Data shown:
◆ ◆ ◆
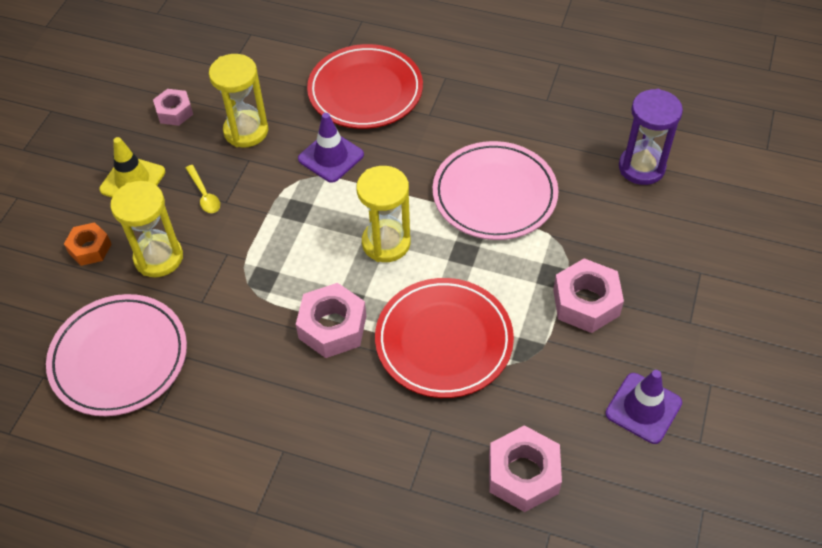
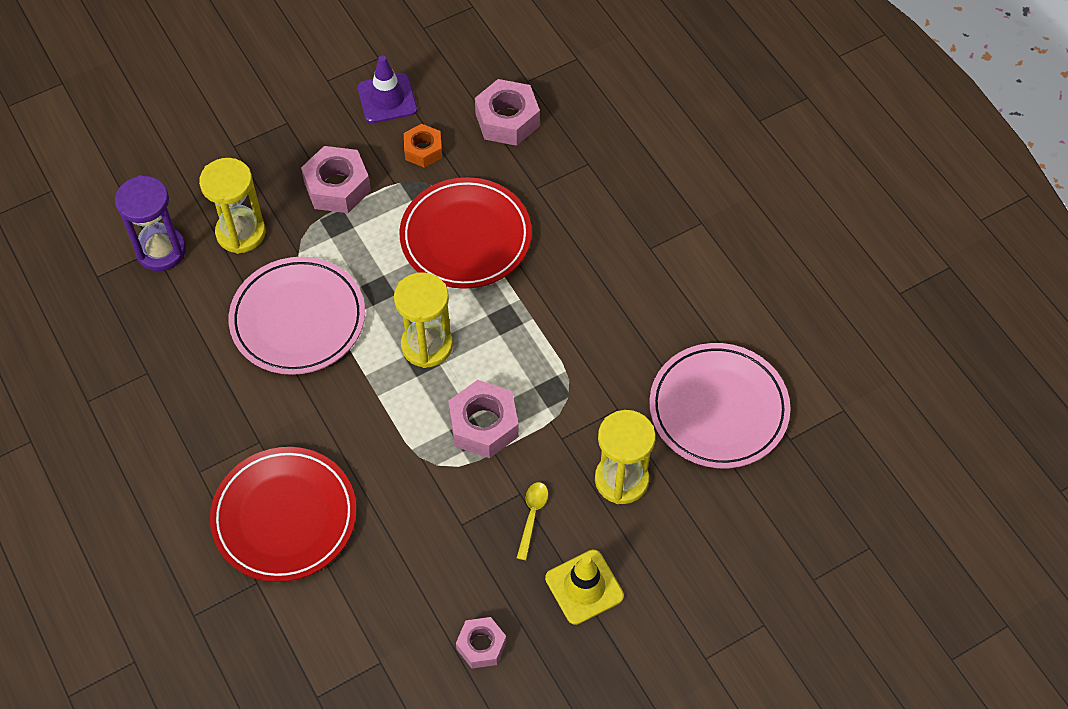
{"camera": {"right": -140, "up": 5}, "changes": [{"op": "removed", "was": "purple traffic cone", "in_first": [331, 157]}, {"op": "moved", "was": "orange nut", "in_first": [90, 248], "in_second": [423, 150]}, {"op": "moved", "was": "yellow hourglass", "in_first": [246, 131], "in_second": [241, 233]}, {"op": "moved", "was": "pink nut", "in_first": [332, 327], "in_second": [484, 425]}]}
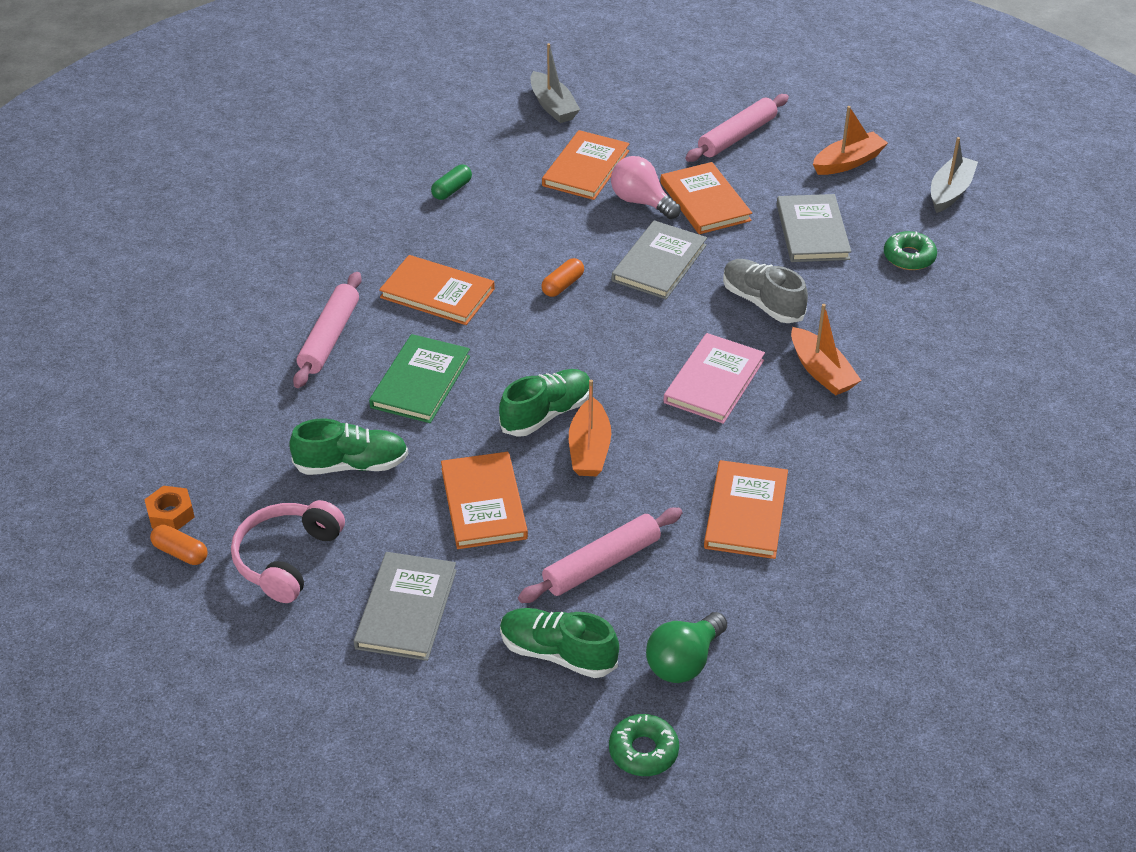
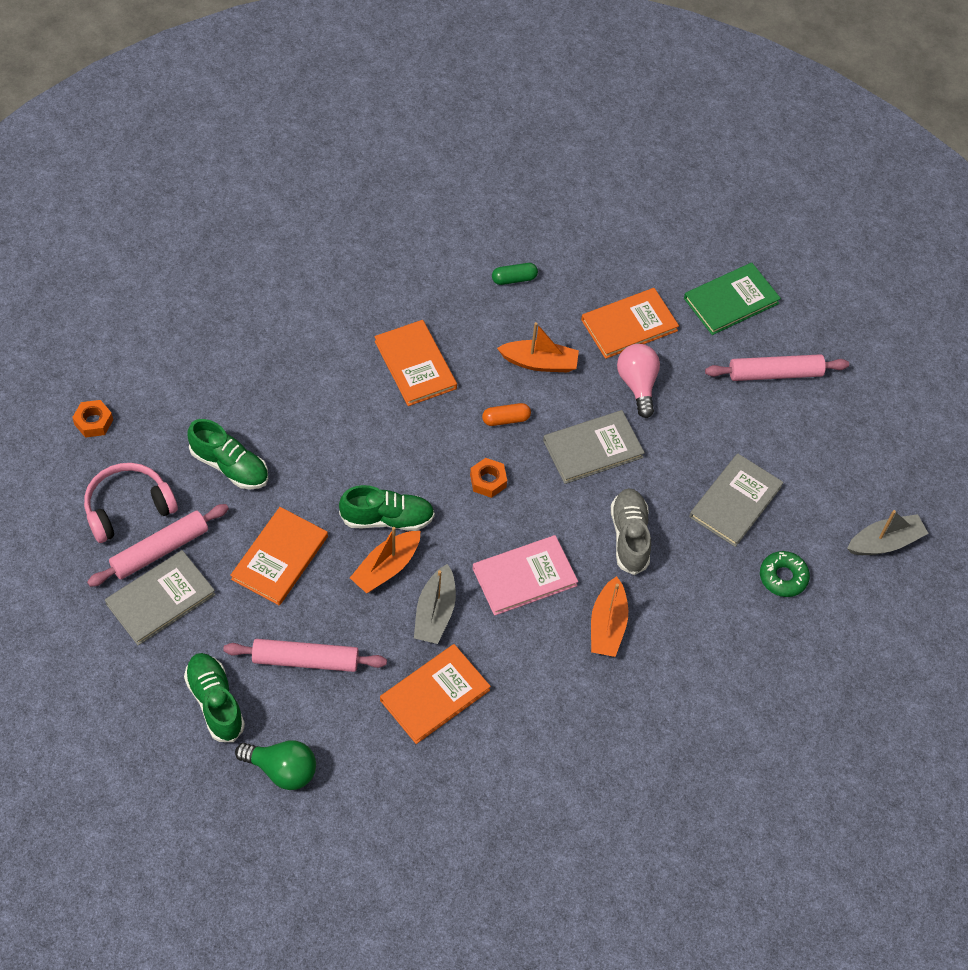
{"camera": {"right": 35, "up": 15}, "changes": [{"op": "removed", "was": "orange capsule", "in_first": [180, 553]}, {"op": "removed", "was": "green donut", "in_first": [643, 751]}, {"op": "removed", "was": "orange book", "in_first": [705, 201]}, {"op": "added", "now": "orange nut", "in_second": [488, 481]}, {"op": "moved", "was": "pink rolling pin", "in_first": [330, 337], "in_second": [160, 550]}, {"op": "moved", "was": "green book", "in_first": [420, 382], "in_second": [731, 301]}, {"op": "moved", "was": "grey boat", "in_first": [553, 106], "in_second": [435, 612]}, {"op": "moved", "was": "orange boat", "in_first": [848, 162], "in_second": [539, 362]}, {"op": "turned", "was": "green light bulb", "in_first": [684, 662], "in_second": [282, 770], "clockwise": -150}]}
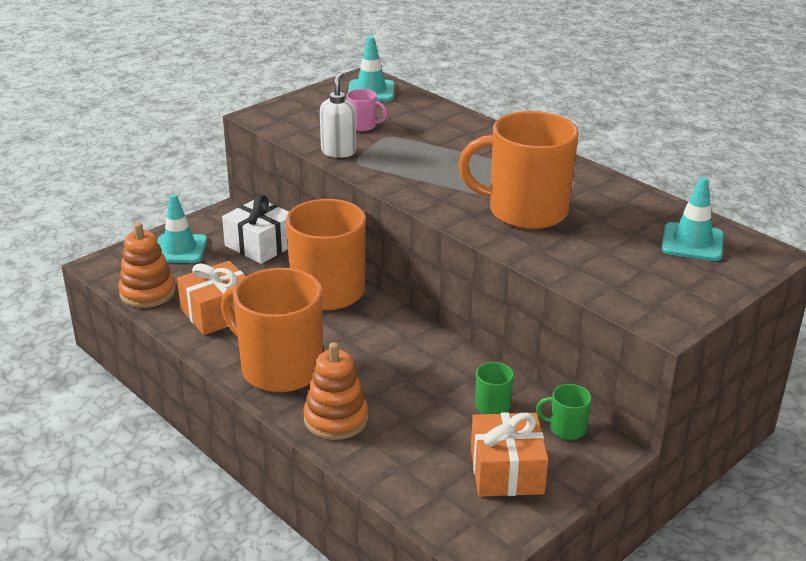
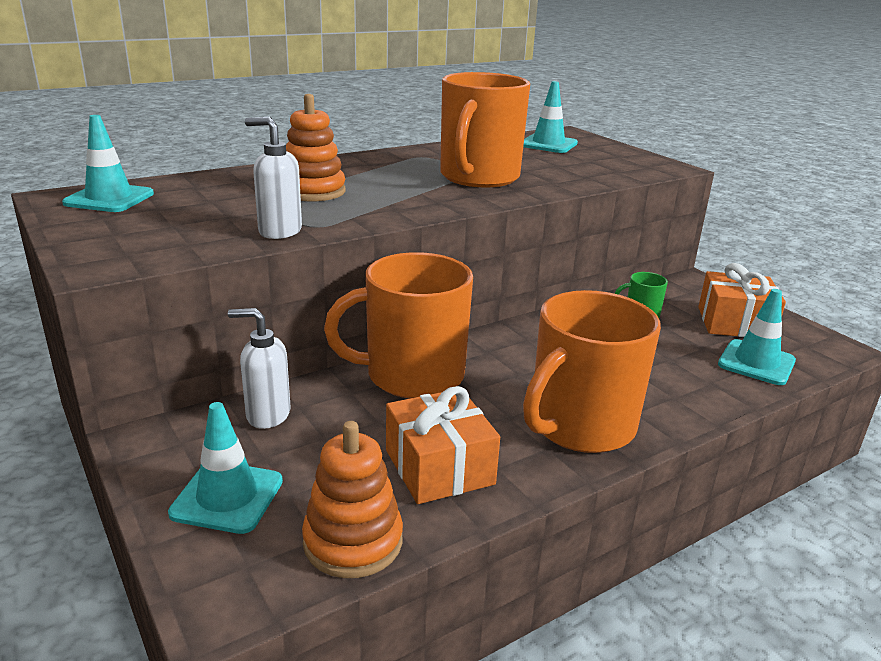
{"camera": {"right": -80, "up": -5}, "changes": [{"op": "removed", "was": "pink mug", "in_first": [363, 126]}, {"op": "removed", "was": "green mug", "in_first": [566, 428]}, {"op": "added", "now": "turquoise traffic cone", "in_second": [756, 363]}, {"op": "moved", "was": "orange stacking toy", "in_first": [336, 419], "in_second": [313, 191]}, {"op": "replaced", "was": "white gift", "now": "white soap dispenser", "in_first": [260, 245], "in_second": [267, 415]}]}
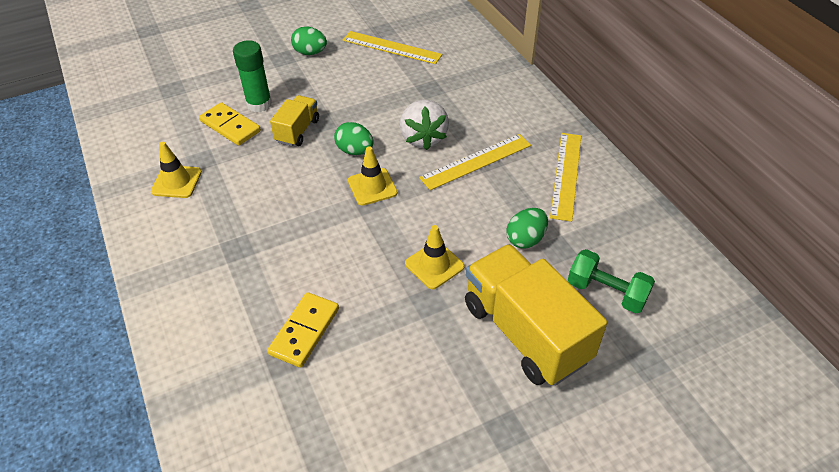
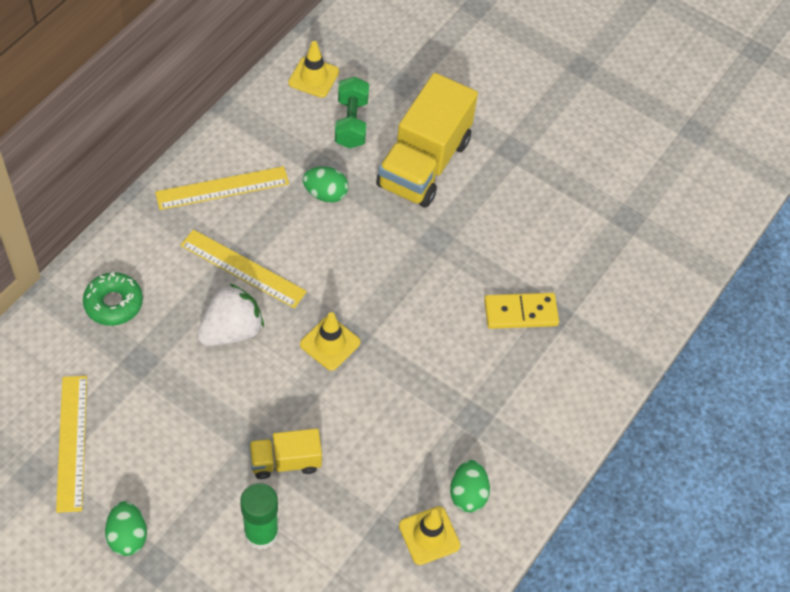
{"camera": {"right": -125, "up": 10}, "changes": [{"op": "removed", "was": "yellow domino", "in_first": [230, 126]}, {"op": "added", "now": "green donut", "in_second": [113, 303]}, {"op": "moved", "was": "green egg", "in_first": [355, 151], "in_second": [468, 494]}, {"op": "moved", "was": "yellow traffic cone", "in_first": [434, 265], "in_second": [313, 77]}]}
◆ ◆ ◆
What needs to be done: Repeat the listing word for word, and skip every picture it contains.

Task output:
{"camera": {"right": -140, "up": 5}, "changes": [{"op": "removed", "was": "purple traffic cone", "in_first": [331, 157]}, {"op": "moved", "was": "orange nut", "in_first": [90, 248], "in_second": [423, 150]}, {"op": "moved", "was": "yellow hourglass", "in_first": [246, 131], "in_second": [241, 233]}, {"op": "moved", "was": "pink nut", "in_first": [332, 327], "in_second": [484, 425]}]}
{"camera": {"right": 35, "up": 15}, "changes": [{"op": "removed", "was": "orange capsule", "in_first": [180, 553]}, {"op": "removed", "was": "green donut", "in_first": [643, 751]}, {"op": "removed", "was": "orange book", "in_first": [705, 201]}, {"op": "added", "now": "orange nut", "in_second": [488, 481]}, {"op": "moved", "was": "pink rolling pin", "in_first": [330, 337], "in_second": [160, 550]}, {"op": "moved", "was": "green book", "in_first": [420, 382], "in_second": [731, 301]}, {"op": "moved", "was": "grey boat", "in_first": [553, 106], "in_second": [435, 612]}, {"op": "moved", "was": "orange boat", "in_first": [848, 162], "in_second": [539, 362]}, {"op": "turned", "was": "green light bulb", "in_first": [684, 662], "in_second": [282, 770], "clockwise": -150}]}
{"camera": {"right": -80, "up": -5}, "changes": [{"op": "removed", "was": "pink mug", "in_first": [363, 126]}, {"op": "removed", "was": "green mug", "in_first": [566, 428]}, {"op": "added", "now": "turquoise traffic cone", "in_second": [756, 363]}, {"op": "moved", "was": "orange stacking toy", "in_first": [336, 419], "in_second": [313, 191]}, {"op": "replaced", "was": "white gift", "now": "white soap dispenser", "in_first": [260, 245], "in_second": [267, 415]}]}
{"camera": {"right": -125, "up": 10}, "changes": [{"op": "removed", "was": "yellow domino", "in_first": [230, 126]}, {"op": "added", "now": "green donut", "in_second": [113, 303]}, {"op": "moved", "was": "green egg", "in_first": [355, 151], "in_second": [468, 494]}, {"op": "moved", "was": "yellow traffic cone", "in_first": [434, 265], "in_second": [313, 77]}]}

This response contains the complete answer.